> **SOURCE MATERIAL**
=-=-=
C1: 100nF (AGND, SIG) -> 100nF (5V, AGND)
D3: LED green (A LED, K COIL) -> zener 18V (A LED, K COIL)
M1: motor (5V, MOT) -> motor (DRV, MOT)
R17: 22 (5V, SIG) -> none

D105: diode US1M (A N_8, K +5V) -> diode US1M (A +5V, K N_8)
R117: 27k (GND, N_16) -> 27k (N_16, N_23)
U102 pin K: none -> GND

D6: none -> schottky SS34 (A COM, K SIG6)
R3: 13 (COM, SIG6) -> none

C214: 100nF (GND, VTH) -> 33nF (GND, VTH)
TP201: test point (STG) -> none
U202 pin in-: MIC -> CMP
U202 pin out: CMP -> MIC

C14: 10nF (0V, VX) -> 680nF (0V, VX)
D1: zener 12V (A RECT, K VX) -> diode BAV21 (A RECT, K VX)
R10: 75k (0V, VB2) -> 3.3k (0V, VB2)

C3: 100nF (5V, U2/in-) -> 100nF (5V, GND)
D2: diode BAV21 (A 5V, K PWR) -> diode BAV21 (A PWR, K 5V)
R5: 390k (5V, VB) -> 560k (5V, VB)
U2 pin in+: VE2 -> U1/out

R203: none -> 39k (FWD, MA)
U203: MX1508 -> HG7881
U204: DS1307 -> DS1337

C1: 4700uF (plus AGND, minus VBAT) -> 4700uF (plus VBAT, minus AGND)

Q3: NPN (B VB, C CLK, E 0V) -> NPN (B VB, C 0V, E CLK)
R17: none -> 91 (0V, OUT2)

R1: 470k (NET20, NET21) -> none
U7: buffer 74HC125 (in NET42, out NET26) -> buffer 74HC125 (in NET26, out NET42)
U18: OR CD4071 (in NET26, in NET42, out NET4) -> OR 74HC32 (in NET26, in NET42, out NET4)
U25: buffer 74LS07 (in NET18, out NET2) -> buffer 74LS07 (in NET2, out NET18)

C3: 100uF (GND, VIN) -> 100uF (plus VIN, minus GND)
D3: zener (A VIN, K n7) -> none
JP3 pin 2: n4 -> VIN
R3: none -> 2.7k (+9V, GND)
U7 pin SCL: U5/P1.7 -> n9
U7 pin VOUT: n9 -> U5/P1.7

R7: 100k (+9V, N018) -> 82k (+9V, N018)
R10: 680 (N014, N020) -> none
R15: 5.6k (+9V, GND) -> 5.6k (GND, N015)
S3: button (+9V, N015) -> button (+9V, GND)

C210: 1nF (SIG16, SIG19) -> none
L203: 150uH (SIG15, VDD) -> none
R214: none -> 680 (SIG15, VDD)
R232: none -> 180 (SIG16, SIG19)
=-=-=
> **TASK DIRECTIONS**
Check each line above for the word "AGND", and give only the number of lines that contain it.

> **EXERCISE RESPONSE**
2